For this exercise, write each entry below out precisely and omit the pictures.

→ The records:

=-=-=-=-=

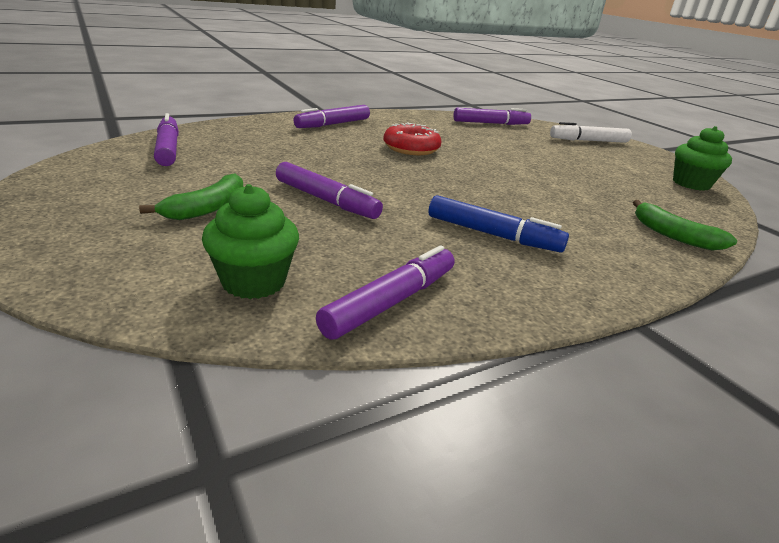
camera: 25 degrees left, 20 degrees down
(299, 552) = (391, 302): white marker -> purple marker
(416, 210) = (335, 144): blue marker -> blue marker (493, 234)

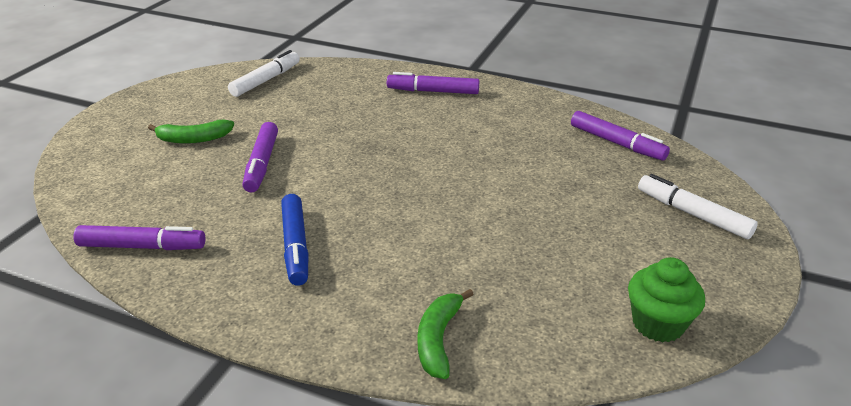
camera: 55 degrees right, 5 degrees up
(168, 148) = (266, 80): purple marker -> white marker
(254, 281) = (120, 197): green cupcake -> none
(411, 148) = (437, 143): red donut -> none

=-=-=-=-=

→ Your solution:
camera: 25 degrees left, 20 degrees down
(299, 552) = (391, 302): white marker -> purple marker
(416, 210) = (335, 144): blue marker -> blue marker (493, 234)

camera: 55 degrees right, 5 degrees up
(168, 148) = (266, 80): purple marker -> white marker
(254, 281) = (120, 197): green cupcake -> none
(411, 148) = (437, 143): red donut -> none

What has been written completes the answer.